* What needs to be done:
Reproduce the data word for word, starting at the line that contains "30 m inside the frame." and ending at the line that contains "road 2 (track): [(167,0),(356,210),(422,266)]", with both of those lines included.
═════ Stored records ═════
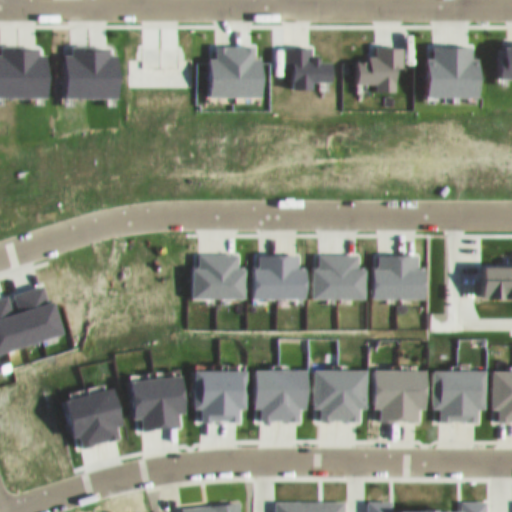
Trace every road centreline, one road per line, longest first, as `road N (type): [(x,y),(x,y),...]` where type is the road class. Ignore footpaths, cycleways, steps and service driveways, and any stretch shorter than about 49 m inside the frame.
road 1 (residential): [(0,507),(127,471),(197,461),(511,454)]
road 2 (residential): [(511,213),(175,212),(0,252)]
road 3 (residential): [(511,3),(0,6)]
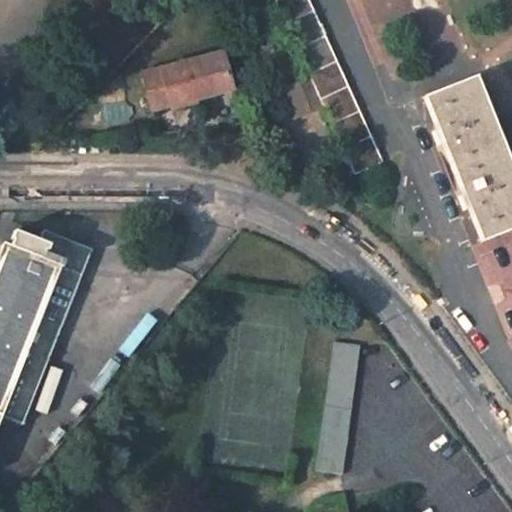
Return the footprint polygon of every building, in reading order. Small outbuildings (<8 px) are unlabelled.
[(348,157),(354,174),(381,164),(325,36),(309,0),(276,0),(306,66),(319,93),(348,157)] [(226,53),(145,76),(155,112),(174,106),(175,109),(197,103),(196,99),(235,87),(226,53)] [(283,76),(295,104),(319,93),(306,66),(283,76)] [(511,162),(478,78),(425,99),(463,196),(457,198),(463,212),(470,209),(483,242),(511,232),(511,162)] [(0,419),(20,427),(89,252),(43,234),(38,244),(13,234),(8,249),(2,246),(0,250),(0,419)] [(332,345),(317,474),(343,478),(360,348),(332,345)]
═════
═════ Stored records ═════
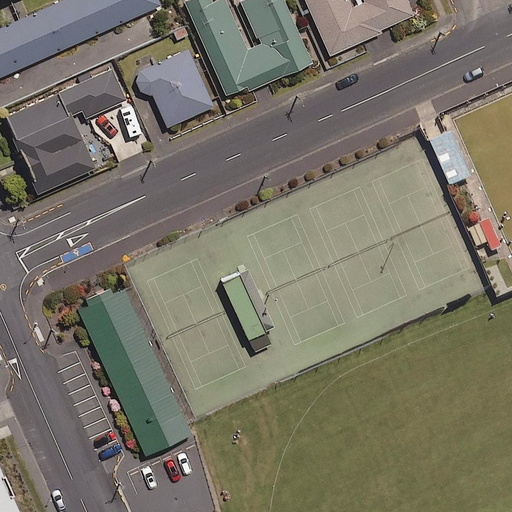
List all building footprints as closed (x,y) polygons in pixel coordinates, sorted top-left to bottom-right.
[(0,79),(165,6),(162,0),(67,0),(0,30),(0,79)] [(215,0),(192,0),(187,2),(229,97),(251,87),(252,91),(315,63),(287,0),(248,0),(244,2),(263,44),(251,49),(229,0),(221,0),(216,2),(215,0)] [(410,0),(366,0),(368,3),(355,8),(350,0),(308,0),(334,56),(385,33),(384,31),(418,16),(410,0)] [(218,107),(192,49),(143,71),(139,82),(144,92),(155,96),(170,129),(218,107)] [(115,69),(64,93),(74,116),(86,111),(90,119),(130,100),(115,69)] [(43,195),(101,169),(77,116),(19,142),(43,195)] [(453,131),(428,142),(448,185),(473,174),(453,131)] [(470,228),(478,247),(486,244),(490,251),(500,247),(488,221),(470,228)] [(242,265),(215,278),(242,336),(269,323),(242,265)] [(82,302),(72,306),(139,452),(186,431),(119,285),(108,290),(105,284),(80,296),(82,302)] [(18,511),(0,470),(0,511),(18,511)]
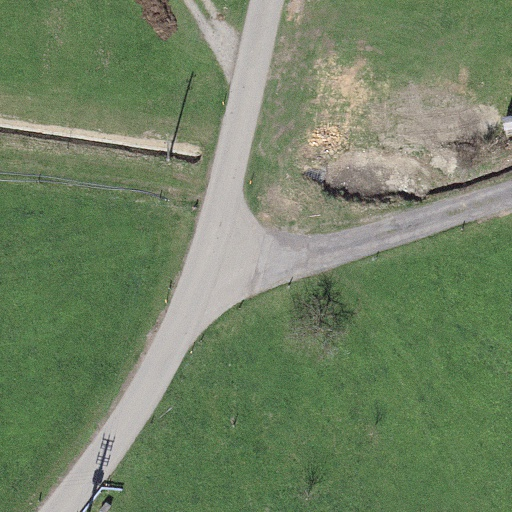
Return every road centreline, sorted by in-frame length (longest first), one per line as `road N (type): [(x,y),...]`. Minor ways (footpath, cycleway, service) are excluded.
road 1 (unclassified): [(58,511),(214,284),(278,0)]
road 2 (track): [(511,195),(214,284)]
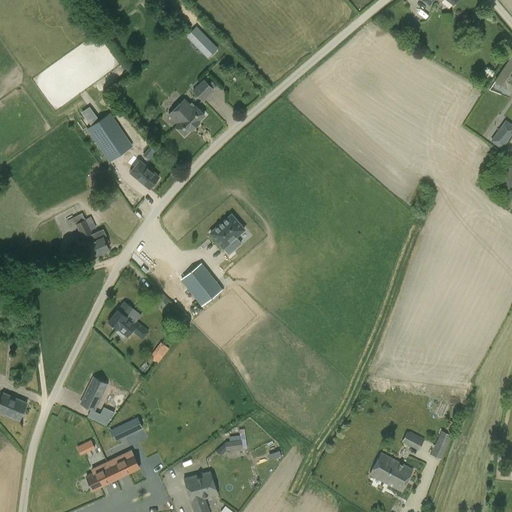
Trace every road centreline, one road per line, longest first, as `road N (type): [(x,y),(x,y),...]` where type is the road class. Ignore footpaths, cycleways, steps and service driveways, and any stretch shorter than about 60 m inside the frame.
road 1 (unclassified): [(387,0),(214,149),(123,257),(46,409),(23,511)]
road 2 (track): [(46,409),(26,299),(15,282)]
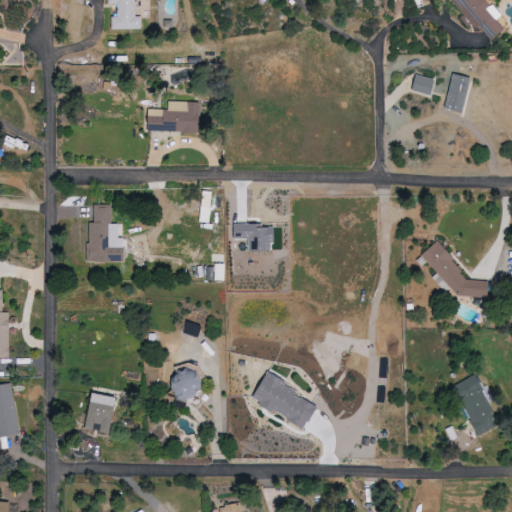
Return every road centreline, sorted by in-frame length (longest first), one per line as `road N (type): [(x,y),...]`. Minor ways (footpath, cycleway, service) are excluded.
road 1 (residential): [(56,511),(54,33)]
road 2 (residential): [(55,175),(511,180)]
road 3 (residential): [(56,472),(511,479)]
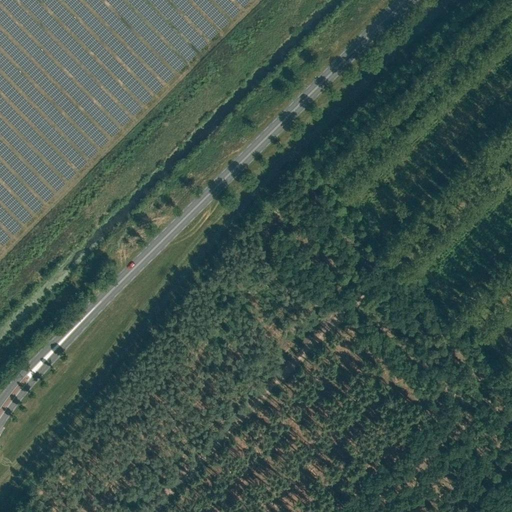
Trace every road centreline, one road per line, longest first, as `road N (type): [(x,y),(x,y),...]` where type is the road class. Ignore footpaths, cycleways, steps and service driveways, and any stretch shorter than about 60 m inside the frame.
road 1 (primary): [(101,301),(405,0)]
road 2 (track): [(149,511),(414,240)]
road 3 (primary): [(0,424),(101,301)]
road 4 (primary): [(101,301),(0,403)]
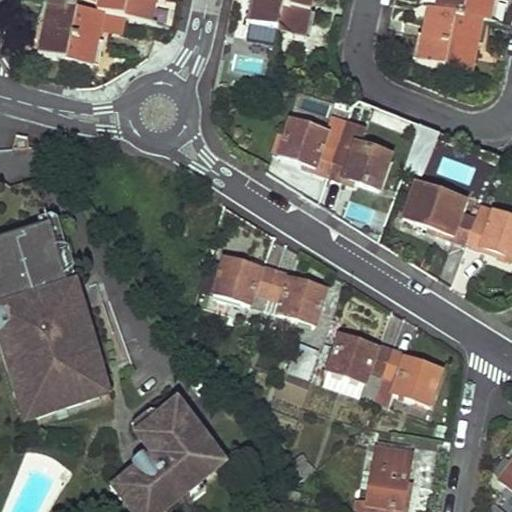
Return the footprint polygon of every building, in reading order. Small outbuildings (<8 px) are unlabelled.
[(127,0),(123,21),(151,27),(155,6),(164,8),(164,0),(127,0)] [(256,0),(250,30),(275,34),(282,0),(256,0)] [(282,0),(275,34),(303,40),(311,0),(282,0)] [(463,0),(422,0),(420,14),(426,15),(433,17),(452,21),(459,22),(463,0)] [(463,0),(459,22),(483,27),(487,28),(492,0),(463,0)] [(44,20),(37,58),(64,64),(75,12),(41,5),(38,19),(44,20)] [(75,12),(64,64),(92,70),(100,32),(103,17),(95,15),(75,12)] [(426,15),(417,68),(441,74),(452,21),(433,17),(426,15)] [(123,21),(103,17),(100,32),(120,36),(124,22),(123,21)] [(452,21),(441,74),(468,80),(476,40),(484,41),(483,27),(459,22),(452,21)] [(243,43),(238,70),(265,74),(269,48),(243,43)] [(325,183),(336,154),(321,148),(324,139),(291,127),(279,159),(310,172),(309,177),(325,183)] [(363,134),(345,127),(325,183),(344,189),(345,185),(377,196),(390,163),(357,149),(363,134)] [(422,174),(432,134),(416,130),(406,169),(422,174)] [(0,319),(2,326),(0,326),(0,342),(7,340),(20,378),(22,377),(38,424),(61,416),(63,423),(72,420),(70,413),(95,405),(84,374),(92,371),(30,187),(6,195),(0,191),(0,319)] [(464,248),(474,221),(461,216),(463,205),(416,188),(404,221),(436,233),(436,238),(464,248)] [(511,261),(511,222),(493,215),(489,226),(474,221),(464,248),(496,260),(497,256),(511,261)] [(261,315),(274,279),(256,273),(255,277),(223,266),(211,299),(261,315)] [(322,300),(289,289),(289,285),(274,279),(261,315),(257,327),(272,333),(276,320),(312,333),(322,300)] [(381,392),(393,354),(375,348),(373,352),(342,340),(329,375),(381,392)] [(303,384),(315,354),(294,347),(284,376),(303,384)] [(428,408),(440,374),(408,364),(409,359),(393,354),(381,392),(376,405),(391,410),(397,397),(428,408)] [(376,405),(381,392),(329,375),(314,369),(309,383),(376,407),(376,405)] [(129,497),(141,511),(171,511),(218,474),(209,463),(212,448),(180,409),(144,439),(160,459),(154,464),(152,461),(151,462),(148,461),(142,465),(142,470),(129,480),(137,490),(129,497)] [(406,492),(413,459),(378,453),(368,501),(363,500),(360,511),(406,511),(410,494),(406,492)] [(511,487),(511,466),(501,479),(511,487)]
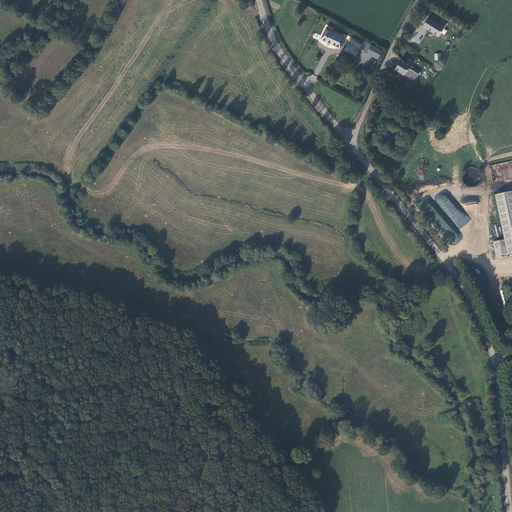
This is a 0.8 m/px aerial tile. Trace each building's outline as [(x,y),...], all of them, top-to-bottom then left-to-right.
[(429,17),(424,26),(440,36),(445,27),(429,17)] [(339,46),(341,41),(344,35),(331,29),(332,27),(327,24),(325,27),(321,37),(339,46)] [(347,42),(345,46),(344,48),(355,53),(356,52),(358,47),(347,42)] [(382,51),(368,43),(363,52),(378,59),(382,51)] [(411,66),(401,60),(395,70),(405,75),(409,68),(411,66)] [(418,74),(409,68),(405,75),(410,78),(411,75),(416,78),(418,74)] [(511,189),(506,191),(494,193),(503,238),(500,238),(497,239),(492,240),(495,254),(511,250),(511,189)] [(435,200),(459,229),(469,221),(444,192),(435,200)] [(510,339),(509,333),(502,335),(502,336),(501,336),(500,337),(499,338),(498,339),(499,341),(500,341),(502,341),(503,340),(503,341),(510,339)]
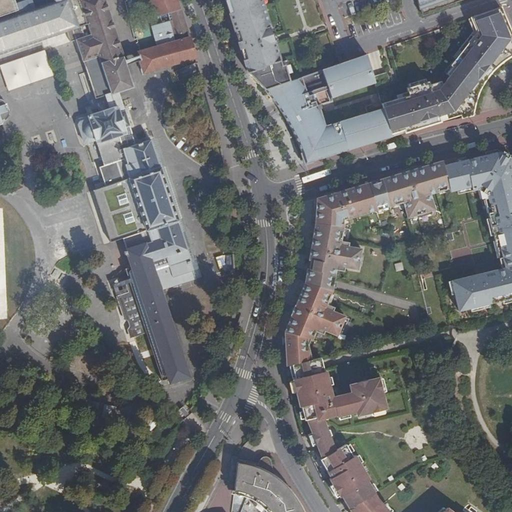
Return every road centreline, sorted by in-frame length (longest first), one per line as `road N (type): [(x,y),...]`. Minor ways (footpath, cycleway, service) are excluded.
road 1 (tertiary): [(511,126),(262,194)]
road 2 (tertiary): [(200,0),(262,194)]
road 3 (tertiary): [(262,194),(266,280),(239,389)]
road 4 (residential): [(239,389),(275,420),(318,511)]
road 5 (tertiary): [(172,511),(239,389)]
═════
═════ Stored records ═════
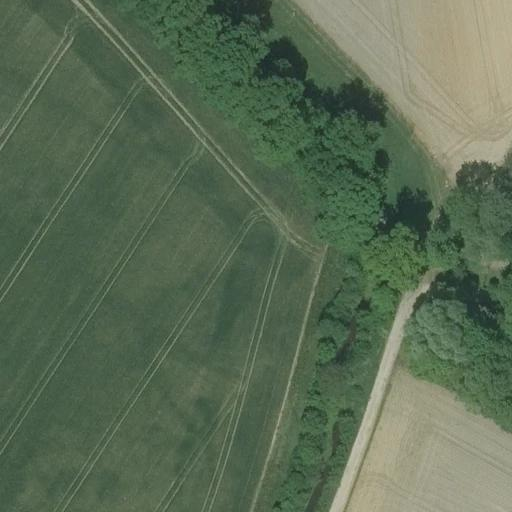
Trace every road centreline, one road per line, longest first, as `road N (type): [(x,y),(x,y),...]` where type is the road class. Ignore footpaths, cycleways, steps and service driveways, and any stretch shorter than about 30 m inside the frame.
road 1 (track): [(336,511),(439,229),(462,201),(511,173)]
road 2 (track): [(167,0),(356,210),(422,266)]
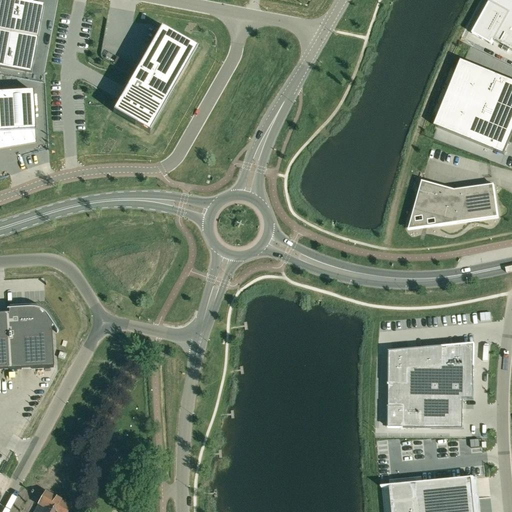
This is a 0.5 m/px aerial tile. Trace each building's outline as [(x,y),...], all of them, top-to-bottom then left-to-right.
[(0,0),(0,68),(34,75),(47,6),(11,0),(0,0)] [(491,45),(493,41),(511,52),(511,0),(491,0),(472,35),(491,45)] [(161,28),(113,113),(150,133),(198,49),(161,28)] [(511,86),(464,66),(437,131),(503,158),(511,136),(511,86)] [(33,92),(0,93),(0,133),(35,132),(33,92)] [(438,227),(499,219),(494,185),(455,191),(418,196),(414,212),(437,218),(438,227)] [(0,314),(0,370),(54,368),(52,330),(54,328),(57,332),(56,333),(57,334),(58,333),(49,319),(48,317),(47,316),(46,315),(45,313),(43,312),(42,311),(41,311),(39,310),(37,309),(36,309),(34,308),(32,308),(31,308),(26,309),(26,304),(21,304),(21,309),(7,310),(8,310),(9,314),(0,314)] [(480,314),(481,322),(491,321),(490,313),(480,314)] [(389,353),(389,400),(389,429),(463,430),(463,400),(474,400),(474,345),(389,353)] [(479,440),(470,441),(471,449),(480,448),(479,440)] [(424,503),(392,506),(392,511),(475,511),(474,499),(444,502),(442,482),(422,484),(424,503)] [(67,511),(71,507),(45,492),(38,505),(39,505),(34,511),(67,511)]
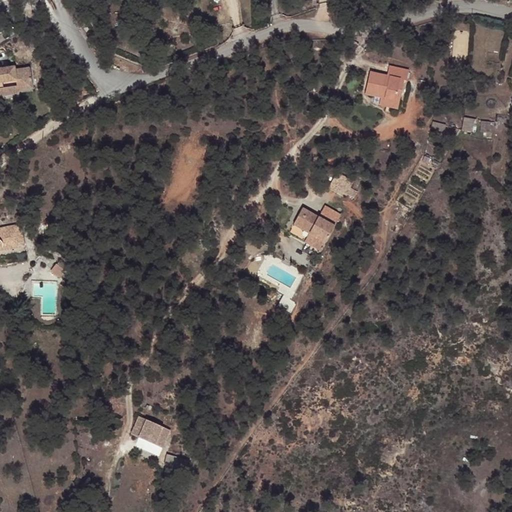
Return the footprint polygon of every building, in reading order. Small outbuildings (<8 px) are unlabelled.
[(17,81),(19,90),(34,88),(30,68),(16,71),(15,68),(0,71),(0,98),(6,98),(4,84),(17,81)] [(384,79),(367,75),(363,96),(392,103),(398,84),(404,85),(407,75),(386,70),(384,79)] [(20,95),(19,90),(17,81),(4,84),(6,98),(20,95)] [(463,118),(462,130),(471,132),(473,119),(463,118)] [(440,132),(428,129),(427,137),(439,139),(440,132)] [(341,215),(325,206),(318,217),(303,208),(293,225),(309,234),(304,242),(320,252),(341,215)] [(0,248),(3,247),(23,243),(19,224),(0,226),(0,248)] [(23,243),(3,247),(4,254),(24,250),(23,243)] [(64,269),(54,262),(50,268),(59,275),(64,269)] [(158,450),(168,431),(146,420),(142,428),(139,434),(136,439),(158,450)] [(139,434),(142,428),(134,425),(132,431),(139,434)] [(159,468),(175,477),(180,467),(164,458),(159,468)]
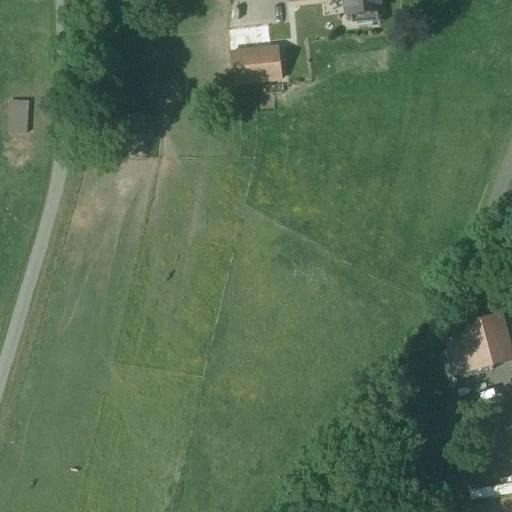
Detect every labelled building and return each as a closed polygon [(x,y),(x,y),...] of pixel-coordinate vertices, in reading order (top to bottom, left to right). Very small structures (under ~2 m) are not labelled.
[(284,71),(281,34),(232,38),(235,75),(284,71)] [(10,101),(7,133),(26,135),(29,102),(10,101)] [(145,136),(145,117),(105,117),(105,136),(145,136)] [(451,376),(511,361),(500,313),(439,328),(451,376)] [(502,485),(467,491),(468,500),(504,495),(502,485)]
═════
* Answer to the exercise:
Trace every road centreline, one road per line, longest first, as `road N (type): [(x,y),(x,y),...]` where type is the road class. Ignore footpaths, cycleways, steps and service driveways, and any stretch shorter than about 30 m inside the frame.
road 1 (track): [(336,511),(439,229),(462,201),(511,173)]
road 2 (track): [(167,0),(356,210),(422,266)]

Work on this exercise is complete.